*** Opening Data extract ***

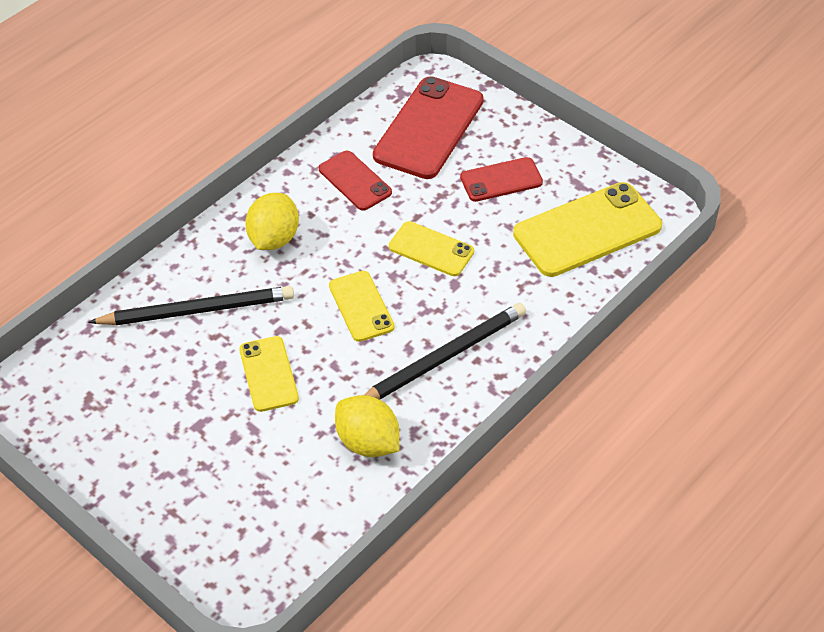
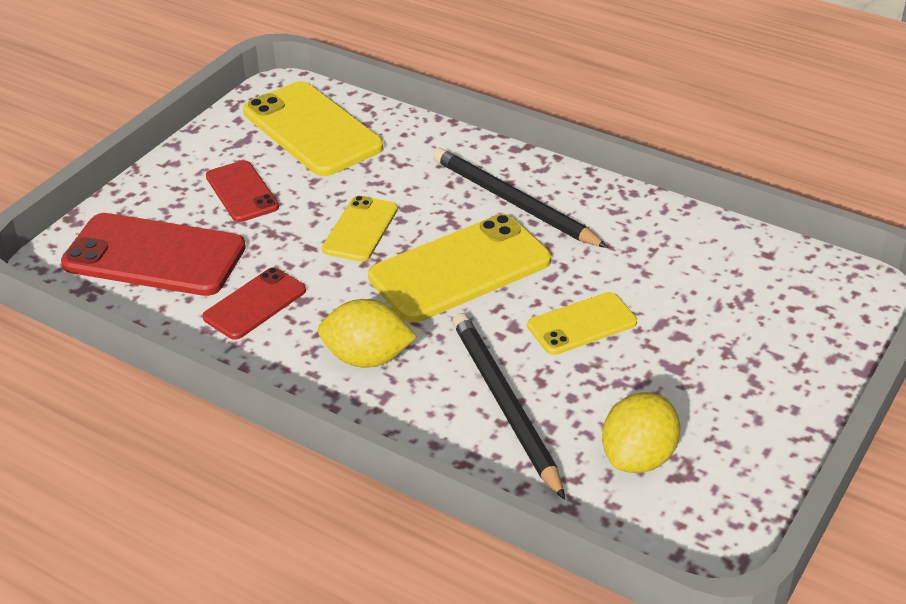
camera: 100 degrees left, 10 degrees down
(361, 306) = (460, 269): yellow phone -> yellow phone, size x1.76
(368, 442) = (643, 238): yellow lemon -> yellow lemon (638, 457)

*** Closing Data extract ***
*** Opening Data extract ***

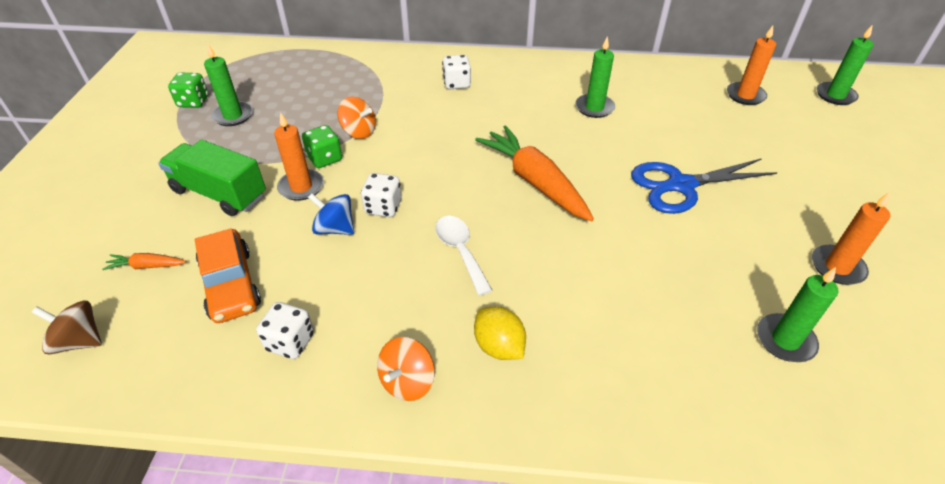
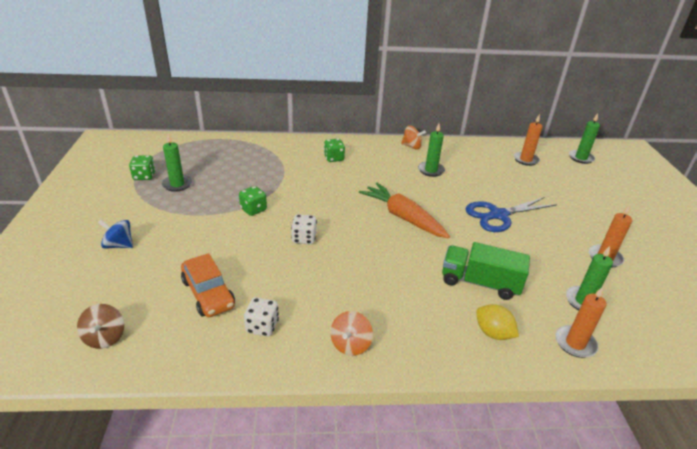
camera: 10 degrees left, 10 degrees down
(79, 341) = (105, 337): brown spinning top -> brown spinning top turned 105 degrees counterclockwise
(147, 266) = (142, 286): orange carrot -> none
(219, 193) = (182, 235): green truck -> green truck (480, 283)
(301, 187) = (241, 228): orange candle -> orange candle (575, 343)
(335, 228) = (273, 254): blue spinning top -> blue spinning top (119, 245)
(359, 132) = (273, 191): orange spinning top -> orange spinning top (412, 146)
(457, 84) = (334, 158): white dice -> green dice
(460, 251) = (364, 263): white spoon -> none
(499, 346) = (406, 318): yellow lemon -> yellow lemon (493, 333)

*** Closing Data extract ***
*** Opening Data extract ***

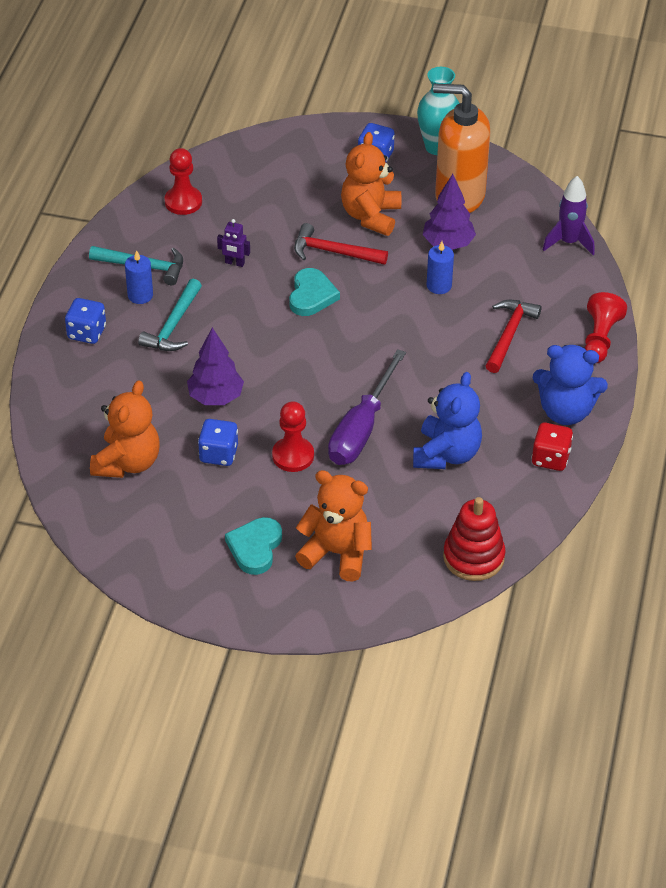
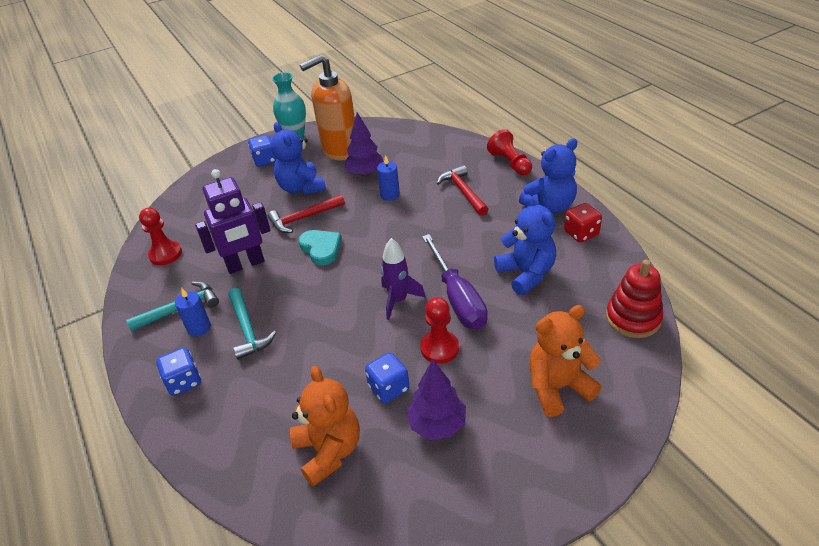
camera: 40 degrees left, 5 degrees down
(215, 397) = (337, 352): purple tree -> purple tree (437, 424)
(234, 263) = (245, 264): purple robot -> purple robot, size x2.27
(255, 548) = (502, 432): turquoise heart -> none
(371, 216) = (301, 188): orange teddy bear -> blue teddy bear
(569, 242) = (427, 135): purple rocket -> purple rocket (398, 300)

*** Closing Data extract ***

__What you will do__
The reply should hold only the lines of the listing above starting at the line containing "(359, 132) = (273, 191): orange" and ending at the line containing "(499, 346) = (406, 318): yellow", exactly as written.

__Task result__
(359, 132) = (273, 191): orange spinning top -> orange spinning top (412, 146)
(457, 84) = (334, 158): white dice -> green dice
(460, 251) = (364, 263): white spoon -> none
(499, 346) = (406, 318): yellow lemon -> yellow lemon (493, 333)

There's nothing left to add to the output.